Before-and-after object listings:
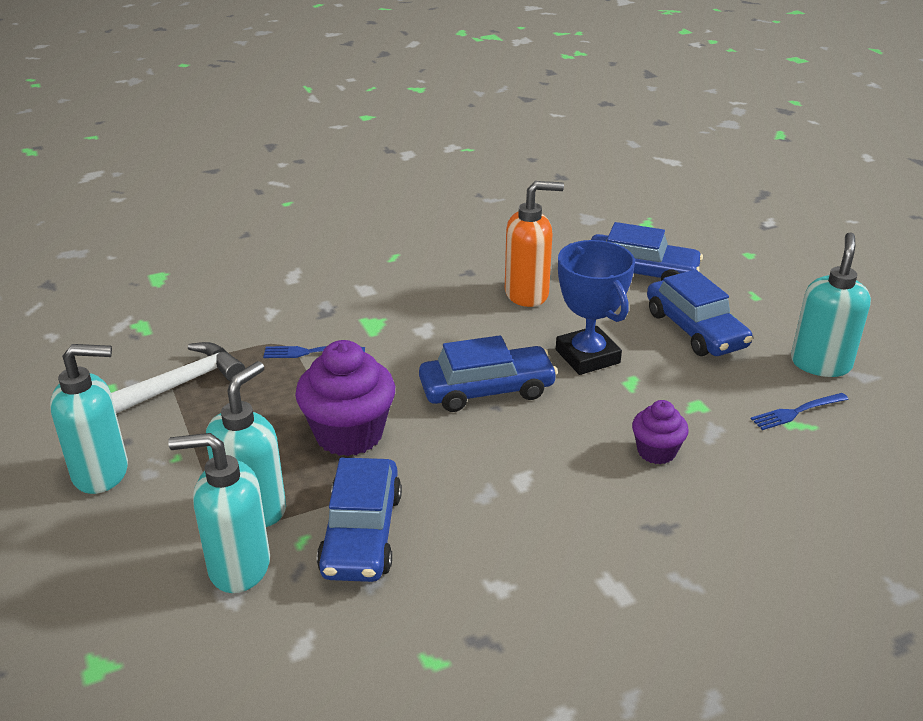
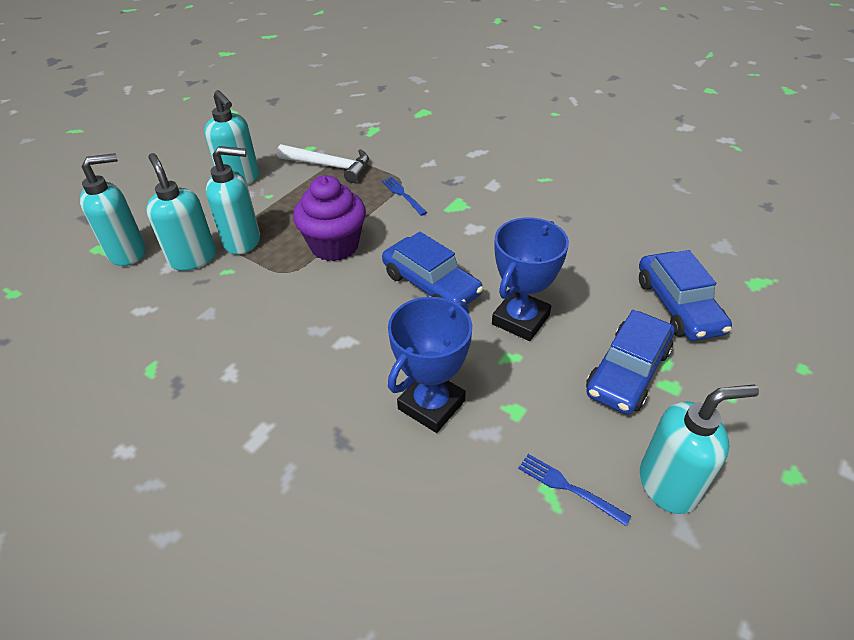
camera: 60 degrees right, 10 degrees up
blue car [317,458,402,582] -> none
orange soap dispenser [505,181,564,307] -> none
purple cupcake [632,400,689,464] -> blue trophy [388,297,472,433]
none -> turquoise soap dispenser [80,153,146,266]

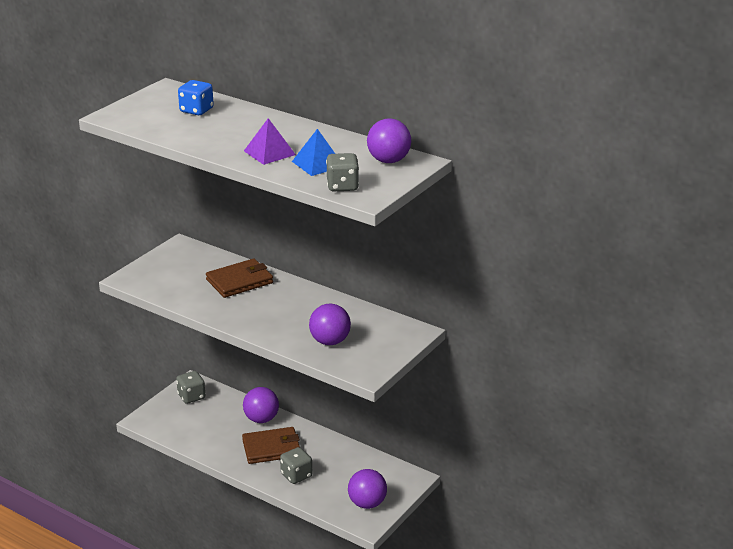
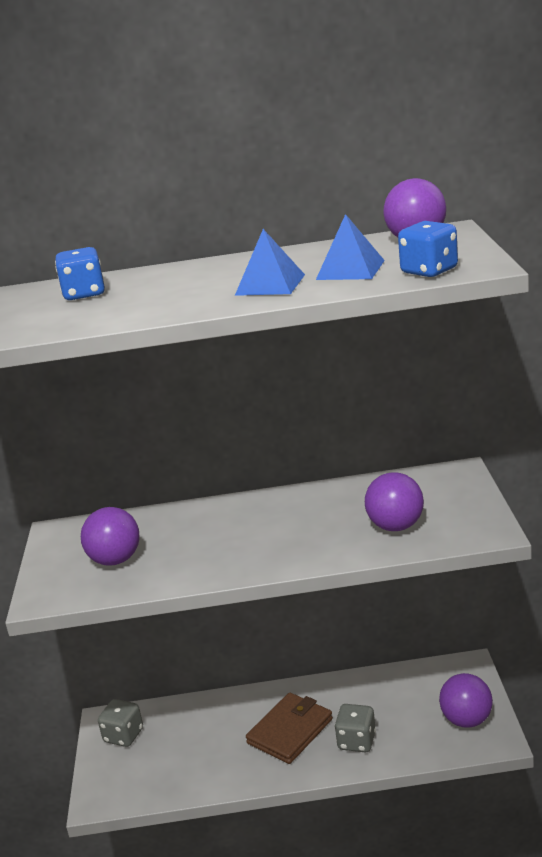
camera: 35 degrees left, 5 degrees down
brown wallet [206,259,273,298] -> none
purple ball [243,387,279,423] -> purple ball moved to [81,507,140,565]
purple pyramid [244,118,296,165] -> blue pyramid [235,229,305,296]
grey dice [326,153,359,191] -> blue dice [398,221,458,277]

...

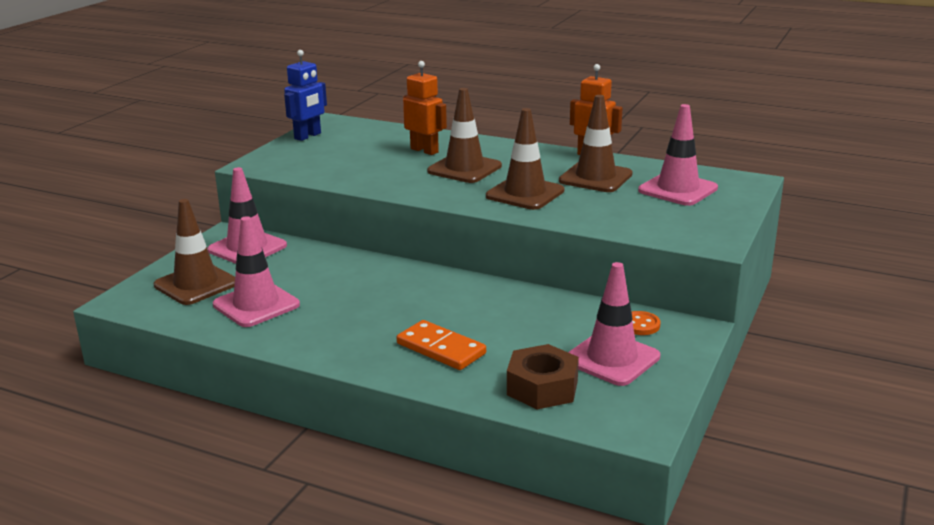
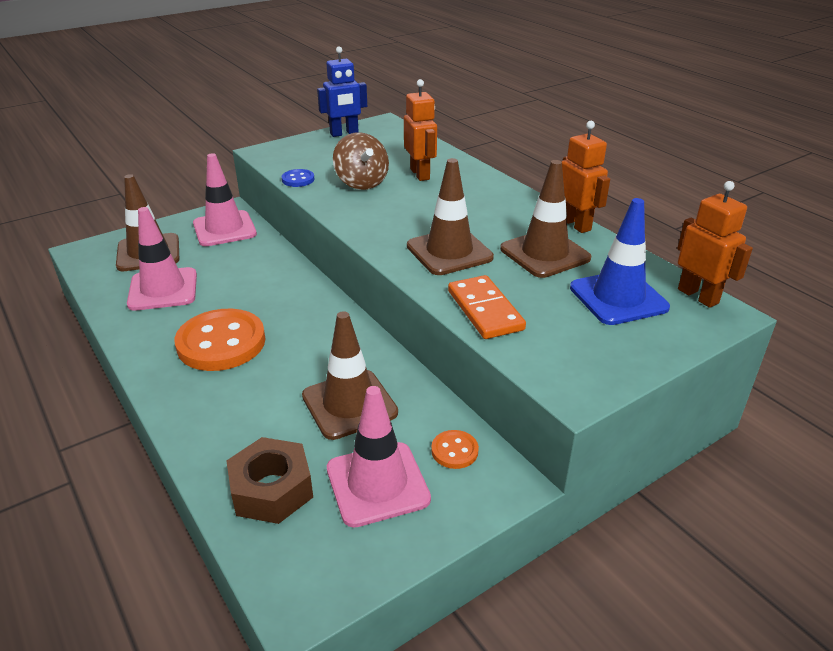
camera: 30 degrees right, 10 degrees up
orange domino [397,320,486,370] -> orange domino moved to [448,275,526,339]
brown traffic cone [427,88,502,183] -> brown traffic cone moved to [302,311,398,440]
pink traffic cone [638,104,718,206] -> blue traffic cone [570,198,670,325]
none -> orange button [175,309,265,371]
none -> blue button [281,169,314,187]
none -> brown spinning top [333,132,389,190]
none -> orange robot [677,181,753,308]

### [What you should do]
From the records above, extract the lines from the one holding "camera: 60 degrees right, 10 degrees up" through the one holding "camera: 35 degrees left, 5 degrees down", word for word; omit the pictures.

### [Solution for this exercise]
camera: 60 degrees right, 10 degrees up
blue car [317,458,402,582] -> none
orange soap dispenser [505,181,564,307] -> none
purple cupcake [632,400,689,464] -> blue trophy [388,297,472,433]
none -> turquoise soap dispenser [80,153,146,266]

camera: 35 degrees left, 5 degrees down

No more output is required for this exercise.